Please reproduce the records exactly, leaving out any pictures.

::::

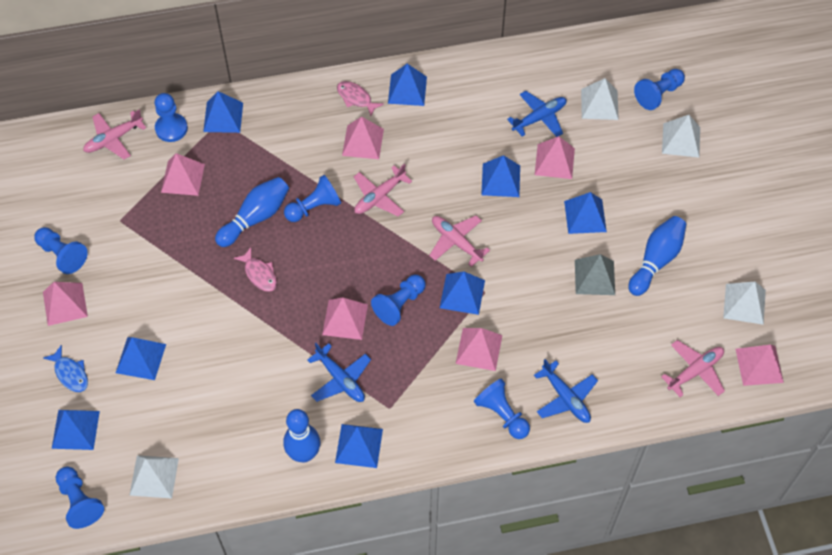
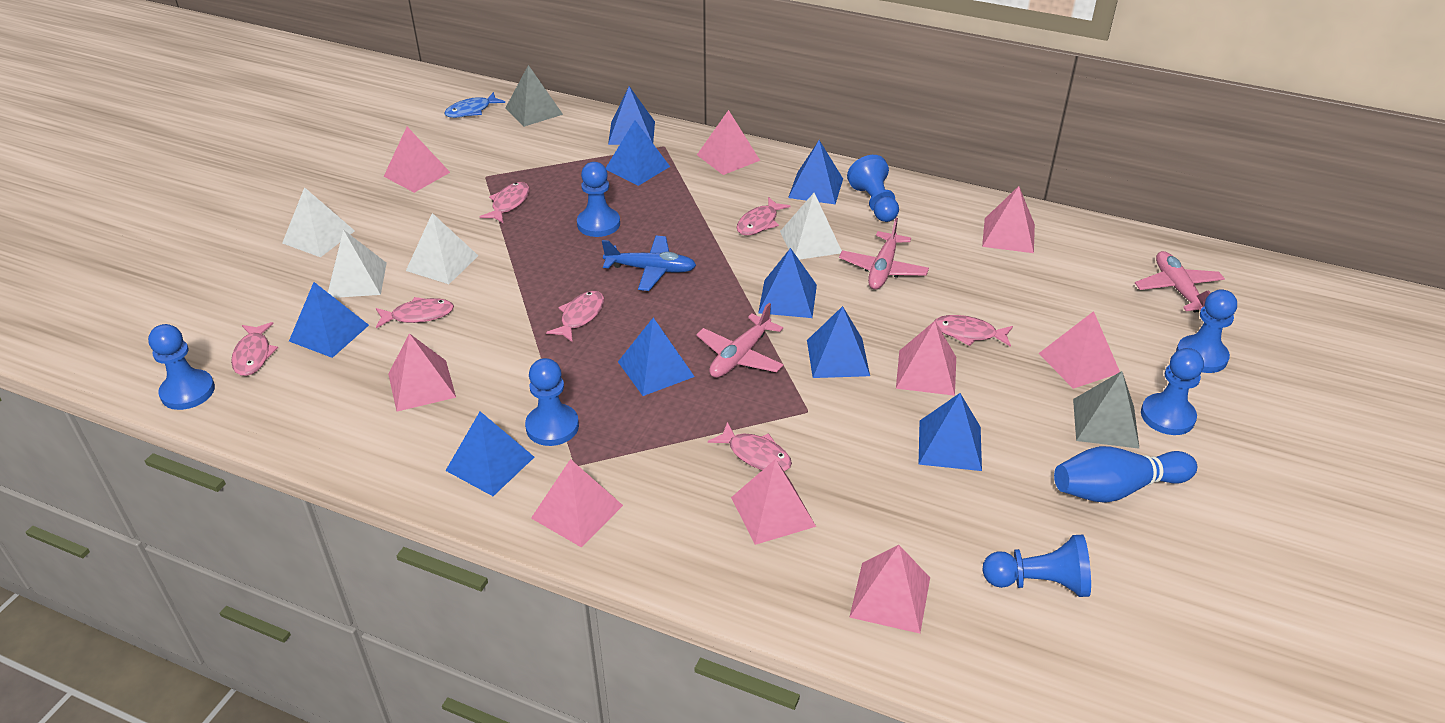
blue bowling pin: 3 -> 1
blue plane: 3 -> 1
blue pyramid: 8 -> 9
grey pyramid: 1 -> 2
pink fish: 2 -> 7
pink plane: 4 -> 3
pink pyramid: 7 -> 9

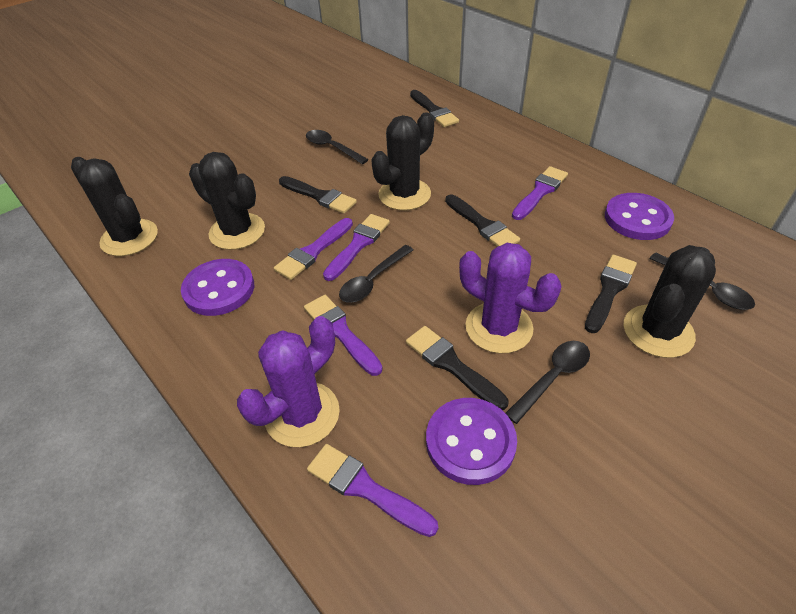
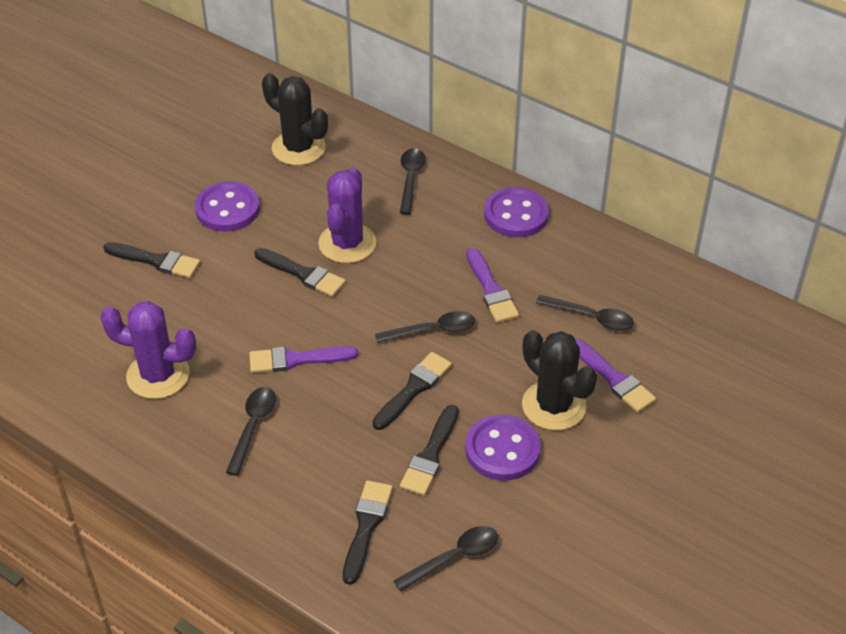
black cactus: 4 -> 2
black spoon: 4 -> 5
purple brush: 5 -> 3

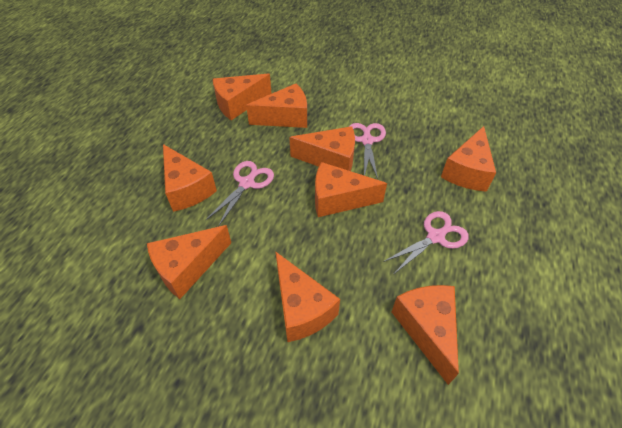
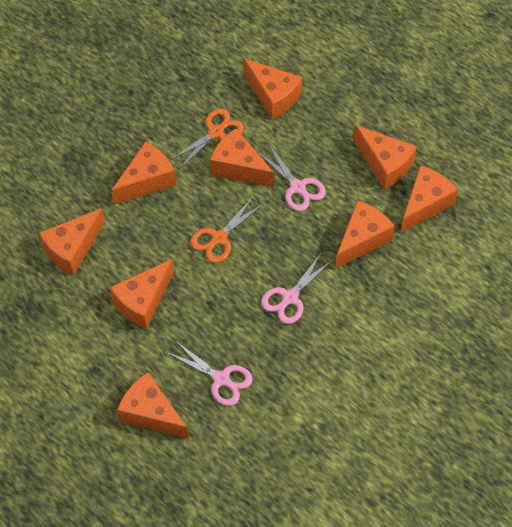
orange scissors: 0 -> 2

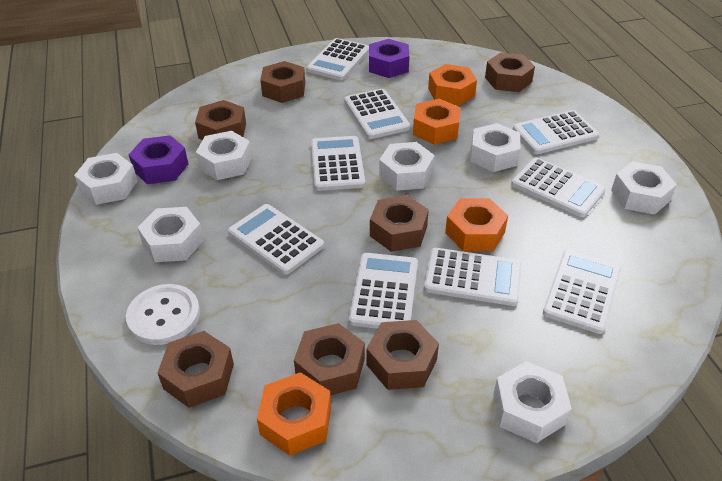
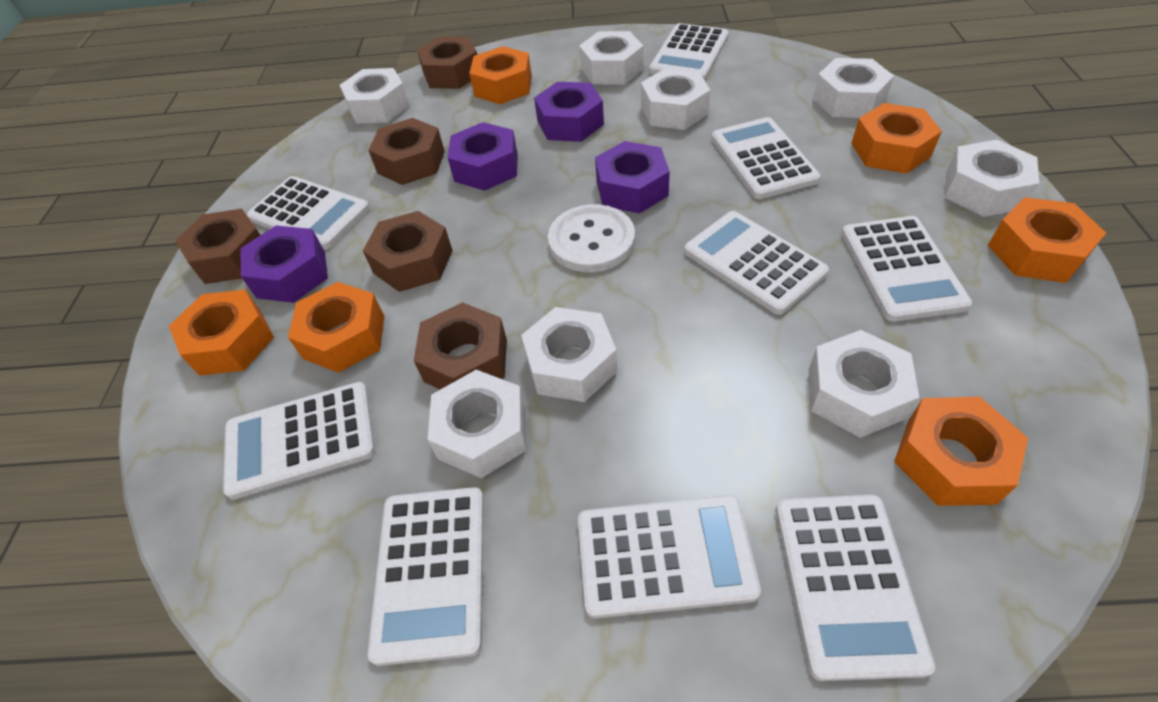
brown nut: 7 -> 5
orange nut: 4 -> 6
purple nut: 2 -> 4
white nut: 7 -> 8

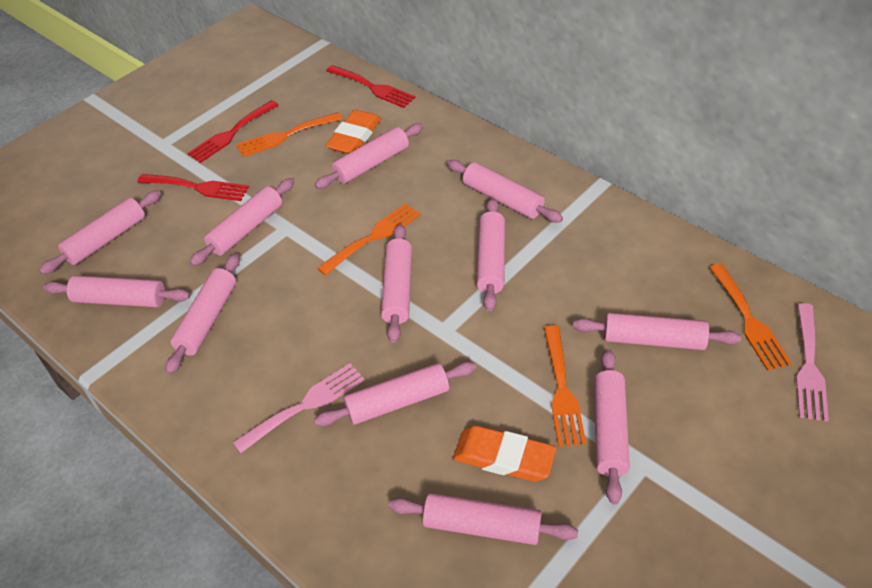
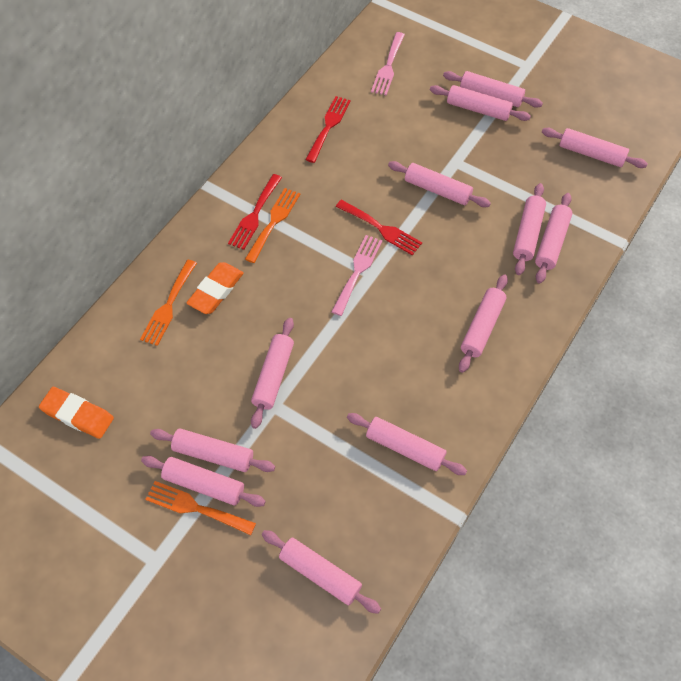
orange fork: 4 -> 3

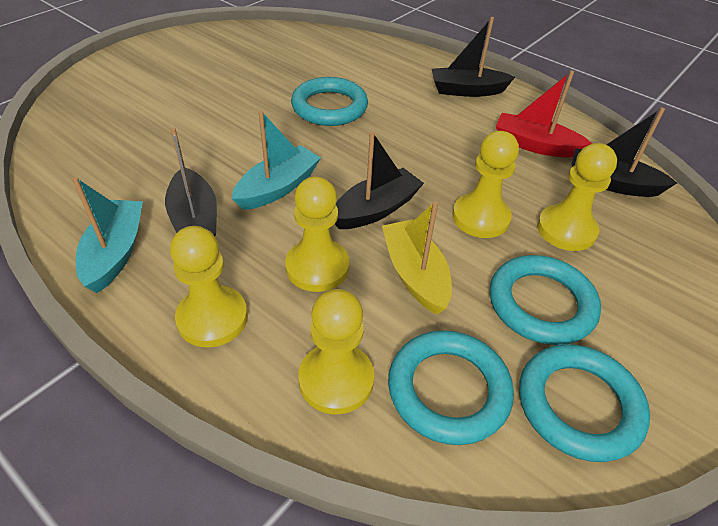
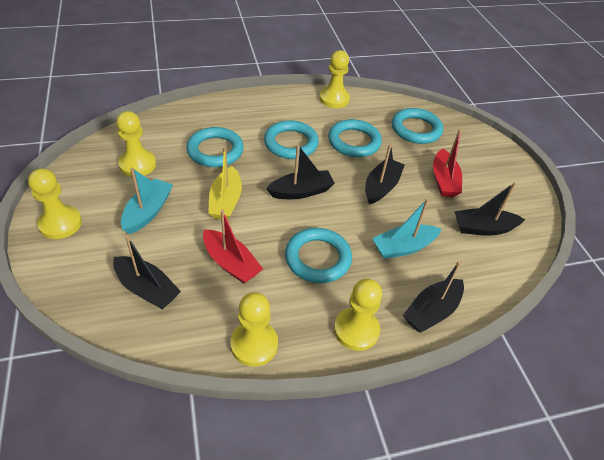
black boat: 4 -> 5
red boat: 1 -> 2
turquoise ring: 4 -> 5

::::

**Solution to this problem**
blue bowling pin: 3 -> 1
blue plane: 3 -> 1
blue pyramid: 8 -> 9
grey pyramid: 1 -> 2
pink fish: 2 -> 7
pink plane: 4 -> 3
pink pyramid: 7 -> 9

black cactus: 4 -> 2
black spoon: 4 -> 5
purple brush: 5 -> 3

orange scissors: 0 -> 2

brown nut: 7 -> 5
orange nut: 4 -> 6
purple nut: 2 -> 4
white nut: 7 -> 8

orange fork: 4 -> 3

black boat: 4 -> 5
red boat: 1 -> 2
turquoise ring: 4 -> 5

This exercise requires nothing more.